**EXERCISE:** Write out nothing but the lines from the one containing "R103: 1.5k (DIS, VS) -> none" through the last line below, both included, and without the pictures.

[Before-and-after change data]
= = = = =

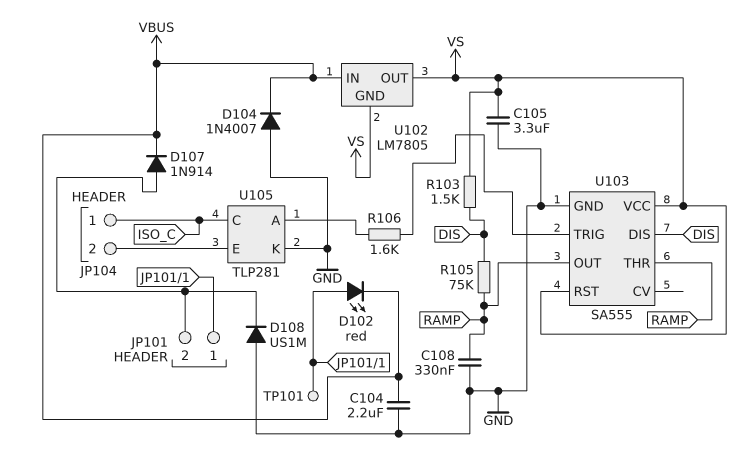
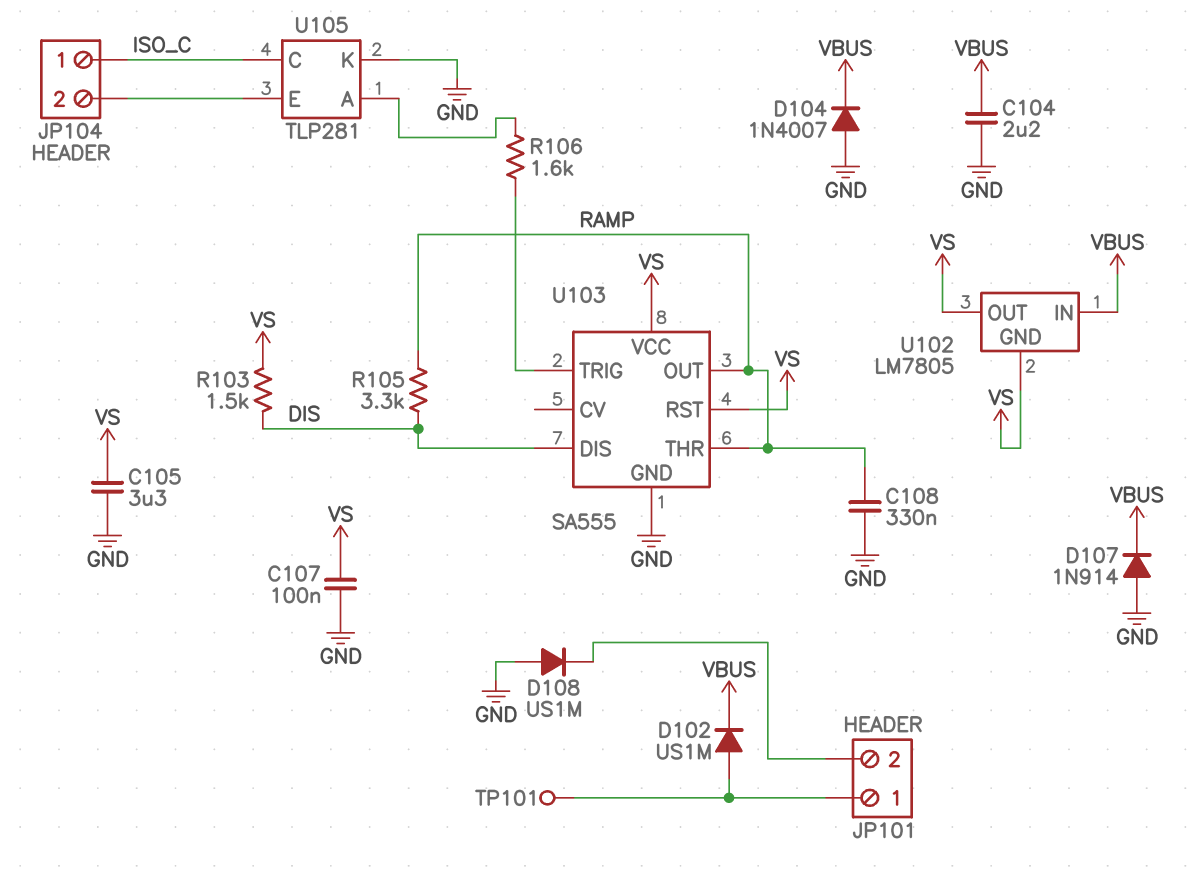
C107: none -> 100nF (GND, VS)
D102: LED red (A JP101/1, K VBUS) -> diode US1M (A JP101/1, K VBUS)
D107: diode 1N914 (A JP101/2, K VBUS) -> diode 1N914 (A GND, K VBUS)
R105: 75k (DIS, RAMP) -> 3.3k (DIS, RAMP)

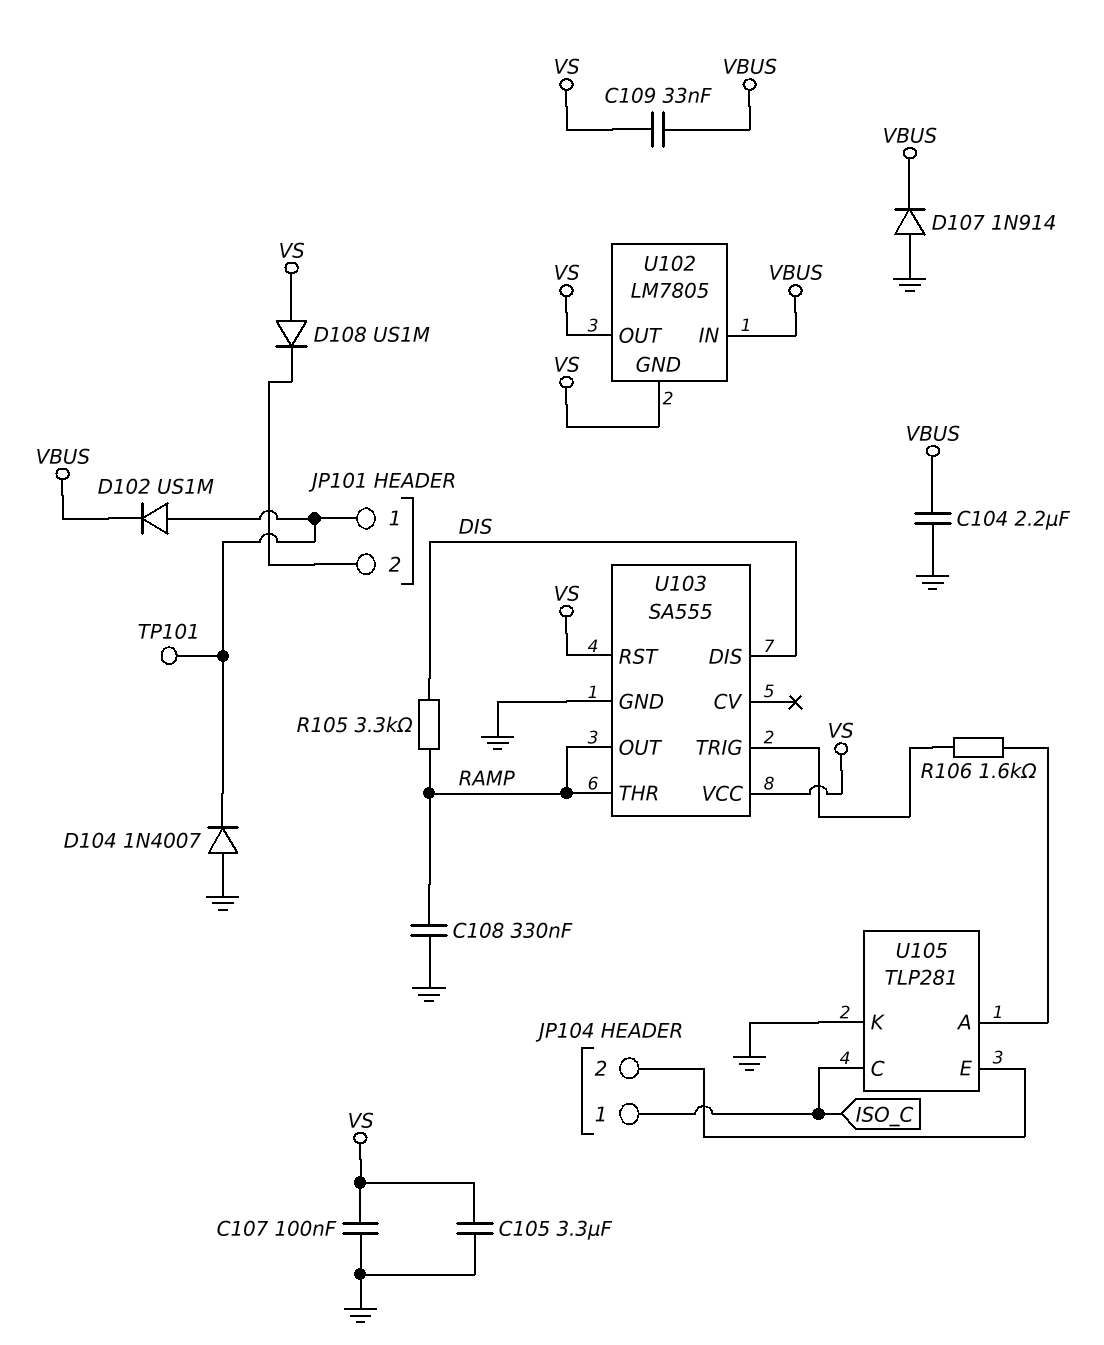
C109: none -> 33nF (VBUS, VS)
D104: diode 1N4007 (A GND, K VBUS) -> diode 1N4007 (A GND, K JP101/1)
D108: diode US1M (A GND, K JP101/2) -> diode US1M (A VS, K JP101/2)
R103: 1.5k (DIS, VS) -> none

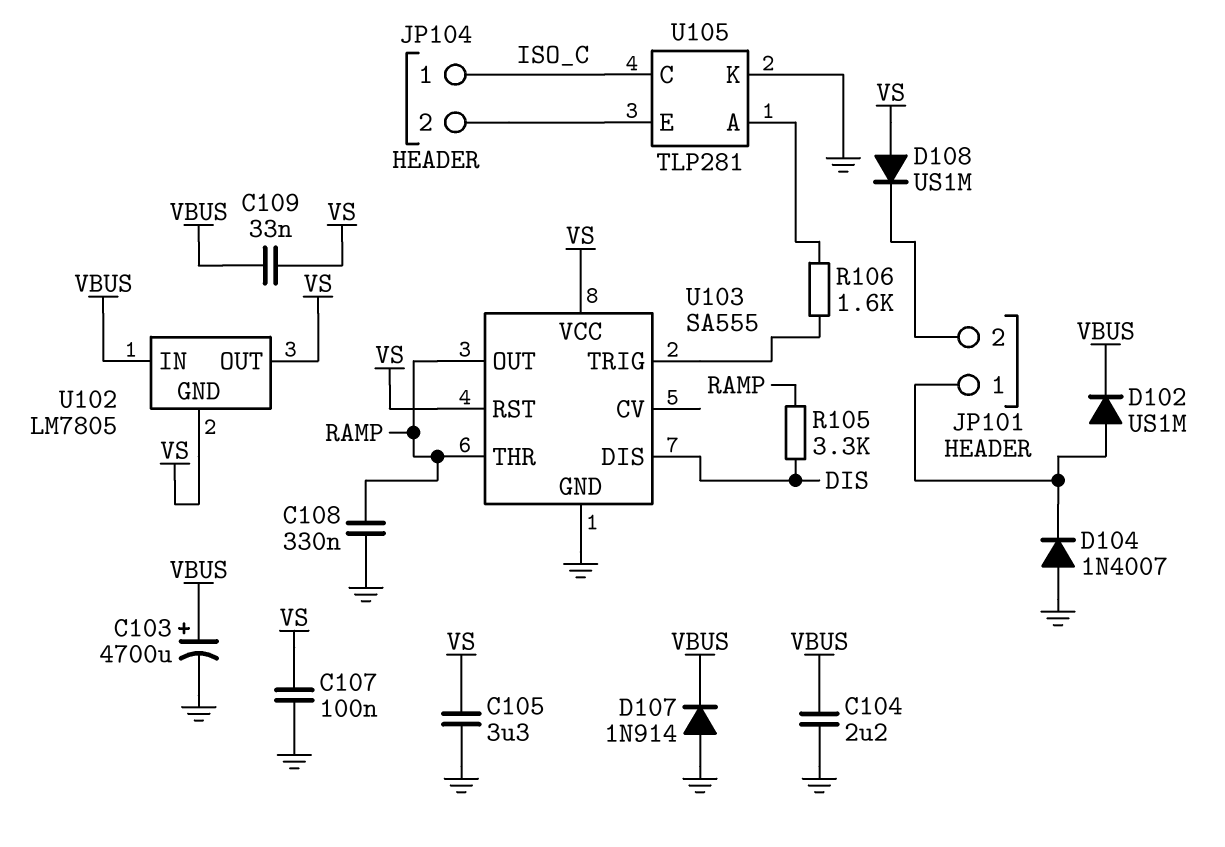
C103: none -> 4700uF (plus VBUS, minus GND)
TP101: test point (JP101/1) -> none

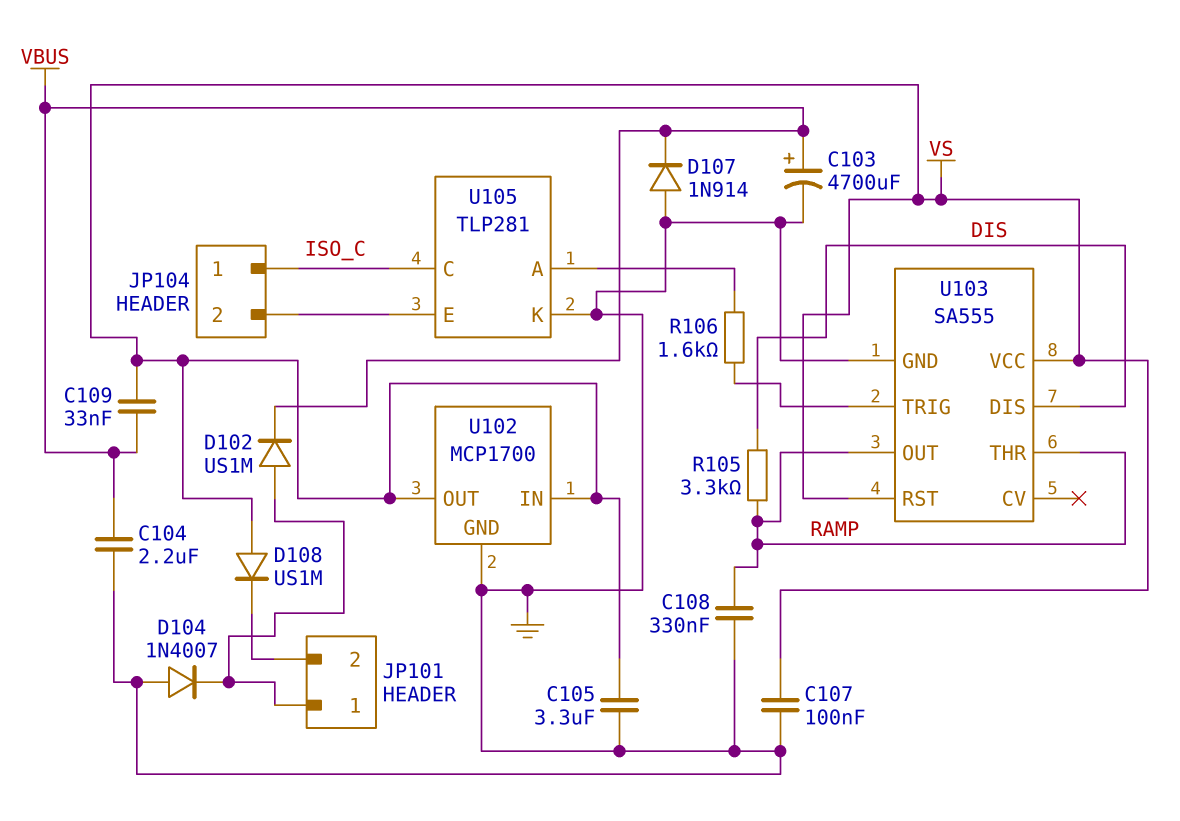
U102: LM7805 -> MCP1700
U102 pin GND: VS -> GND
U102 pin IN: VBUS -> VS

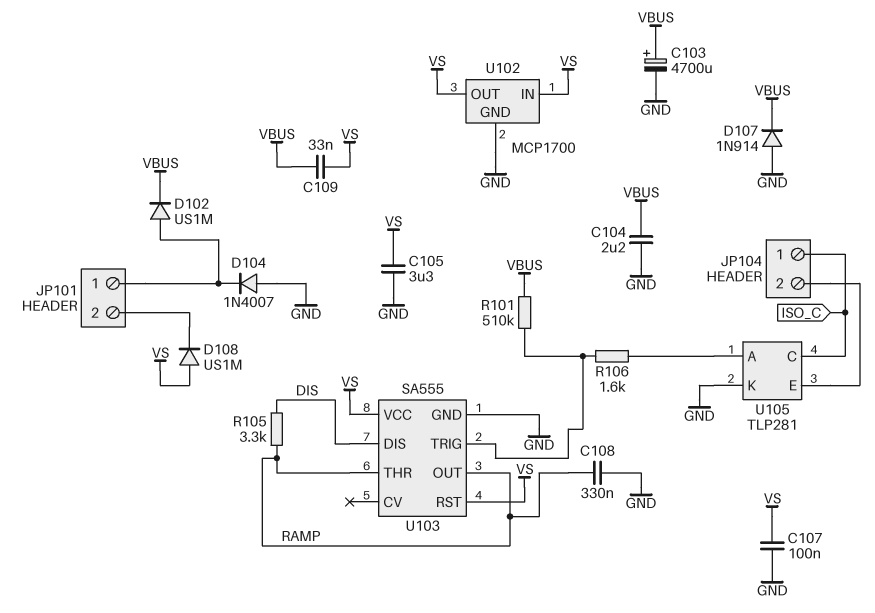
R101: none -> 510k (U103/TRIG, VBUS)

= = = = =

**EXERCISE ANSWER:**
R103: 1.5k (DIS, VS) -> none

C103: none -> 4700uF (plus VBUS, minus GND)
TP101: test point (JP101/1) -> none

U102: LM7805 -> MCP1700
U102 pin GND: VS -> GND
U102 pin IN: VBUS -> VS

R101: none -> 510k (U103/TRIG, VBUS)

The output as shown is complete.